### Task to complete
The answer must consist only of the lines from the line with "new: Donut [rot]" to the line with "new: Pyramide [rosa]", both included, exactly as they stand below.

--- START ---

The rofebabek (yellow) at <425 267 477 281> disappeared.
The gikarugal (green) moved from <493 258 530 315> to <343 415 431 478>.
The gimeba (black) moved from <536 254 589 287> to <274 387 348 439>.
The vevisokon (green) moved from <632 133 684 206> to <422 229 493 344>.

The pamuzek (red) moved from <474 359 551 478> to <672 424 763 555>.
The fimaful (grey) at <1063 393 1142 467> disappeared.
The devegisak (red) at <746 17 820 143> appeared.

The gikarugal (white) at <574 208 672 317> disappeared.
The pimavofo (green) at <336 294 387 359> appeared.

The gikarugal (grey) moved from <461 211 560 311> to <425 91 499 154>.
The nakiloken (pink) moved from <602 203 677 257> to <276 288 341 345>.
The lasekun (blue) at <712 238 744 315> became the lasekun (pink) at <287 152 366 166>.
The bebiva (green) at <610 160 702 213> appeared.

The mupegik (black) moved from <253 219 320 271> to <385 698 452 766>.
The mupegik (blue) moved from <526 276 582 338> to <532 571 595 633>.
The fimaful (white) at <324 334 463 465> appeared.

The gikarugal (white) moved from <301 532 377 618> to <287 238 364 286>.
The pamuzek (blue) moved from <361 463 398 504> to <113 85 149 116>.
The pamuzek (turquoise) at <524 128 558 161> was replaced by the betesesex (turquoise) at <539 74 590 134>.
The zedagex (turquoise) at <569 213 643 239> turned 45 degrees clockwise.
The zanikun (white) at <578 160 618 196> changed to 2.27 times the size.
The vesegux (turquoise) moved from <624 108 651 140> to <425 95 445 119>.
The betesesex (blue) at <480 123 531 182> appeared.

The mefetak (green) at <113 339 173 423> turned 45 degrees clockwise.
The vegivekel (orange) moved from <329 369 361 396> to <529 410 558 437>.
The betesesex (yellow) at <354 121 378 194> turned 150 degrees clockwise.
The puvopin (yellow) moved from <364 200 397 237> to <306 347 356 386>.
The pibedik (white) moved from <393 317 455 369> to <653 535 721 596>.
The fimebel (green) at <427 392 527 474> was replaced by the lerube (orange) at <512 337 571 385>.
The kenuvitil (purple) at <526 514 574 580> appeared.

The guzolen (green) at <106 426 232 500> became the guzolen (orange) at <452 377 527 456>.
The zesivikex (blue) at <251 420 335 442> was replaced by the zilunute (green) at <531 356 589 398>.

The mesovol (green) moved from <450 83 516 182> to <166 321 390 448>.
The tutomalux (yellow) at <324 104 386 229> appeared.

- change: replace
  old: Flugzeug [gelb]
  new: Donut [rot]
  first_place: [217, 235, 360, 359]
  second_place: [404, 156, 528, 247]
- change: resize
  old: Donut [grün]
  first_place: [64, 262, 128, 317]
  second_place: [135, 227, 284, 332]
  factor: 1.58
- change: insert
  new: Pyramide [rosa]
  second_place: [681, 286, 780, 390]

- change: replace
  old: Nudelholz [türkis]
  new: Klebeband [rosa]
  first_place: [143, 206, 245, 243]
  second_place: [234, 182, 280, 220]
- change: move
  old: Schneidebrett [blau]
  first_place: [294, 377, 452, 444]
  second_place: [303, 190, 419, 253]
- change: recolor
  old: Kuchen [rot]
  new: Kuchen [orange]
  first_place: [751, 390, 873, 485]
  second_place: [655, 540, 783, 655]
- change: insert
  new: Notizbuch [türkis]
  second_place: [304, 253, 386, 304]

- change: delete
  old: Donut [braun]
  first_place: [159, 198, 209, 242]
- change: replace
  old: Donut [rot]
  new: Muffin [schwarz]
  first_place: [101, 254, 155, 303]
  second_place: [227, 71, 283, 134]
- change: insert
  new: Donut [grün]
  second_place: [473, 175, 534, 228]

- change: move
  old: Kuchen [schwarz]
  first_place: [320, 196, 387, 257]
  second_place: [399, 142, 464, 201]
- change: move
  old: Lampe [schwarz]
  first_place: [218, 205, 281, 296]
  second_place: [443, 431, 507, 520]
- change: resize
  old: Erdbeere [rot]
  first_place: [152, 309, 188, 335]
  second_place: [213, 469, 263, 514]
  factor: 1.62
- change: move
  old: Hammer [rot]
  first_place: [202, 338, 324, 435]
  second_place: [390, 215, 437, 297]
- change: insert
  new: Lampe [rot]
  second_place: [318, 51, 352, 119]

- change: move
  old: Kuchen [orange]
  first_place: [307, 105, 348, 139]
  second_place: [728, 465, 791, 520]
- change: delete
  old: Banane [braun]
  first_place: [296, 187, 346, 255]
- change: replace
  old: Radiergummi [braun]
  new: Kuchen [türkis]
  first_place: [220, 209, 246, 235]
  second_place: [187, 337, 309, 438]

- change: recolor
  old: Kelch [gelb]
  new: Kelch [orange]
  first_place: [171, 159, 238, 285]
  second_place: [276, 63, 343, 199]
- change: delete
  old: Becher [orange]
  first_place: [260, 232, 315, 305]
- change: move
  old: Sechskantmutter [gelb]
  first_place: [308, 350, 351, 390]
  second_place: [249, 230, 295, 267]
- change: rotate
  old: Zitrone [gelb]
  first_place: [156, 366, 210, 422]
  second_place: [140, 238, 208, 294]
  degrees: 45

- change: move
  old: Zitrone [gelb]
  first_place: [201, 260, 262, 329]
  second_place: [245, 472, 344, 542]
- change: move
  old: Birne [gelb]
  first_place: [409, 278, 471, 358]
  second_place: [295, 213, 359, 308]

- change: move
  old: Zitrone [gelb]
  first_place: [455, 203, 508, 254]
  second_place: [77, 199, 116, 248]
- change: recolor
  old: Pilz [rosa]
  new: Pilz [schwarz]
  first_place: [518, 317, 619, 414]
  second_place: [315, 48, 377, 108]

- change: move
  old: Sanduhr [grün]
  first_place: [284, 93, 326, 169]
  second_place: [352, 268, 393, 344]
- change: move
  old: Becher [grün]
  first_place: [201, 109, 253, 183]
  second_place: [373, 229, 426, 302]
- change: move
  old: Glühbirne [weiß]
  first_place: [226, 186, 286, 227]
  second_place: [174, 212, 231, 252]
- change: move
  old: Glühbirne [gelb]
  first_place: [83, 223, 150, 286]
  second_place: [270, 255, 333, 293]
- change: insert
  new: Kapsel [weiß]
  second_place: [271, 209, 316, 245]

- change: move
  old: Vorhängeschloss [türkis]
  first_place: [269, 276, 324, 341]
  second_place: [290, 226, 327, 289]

--- END ---

### Response for this exercise
  new: Donut [rot]
  first_place: [217, 235, 360, 359]
  second_place: [404, 156, 528, 247]
- change: resize
  old: Donut [grün]
  first_place: [64, 262, 128, 317]
  second_place: [135, 227, 284, 332]
  factor: 1.58
- change: insert
  new: Pyramide [rosa]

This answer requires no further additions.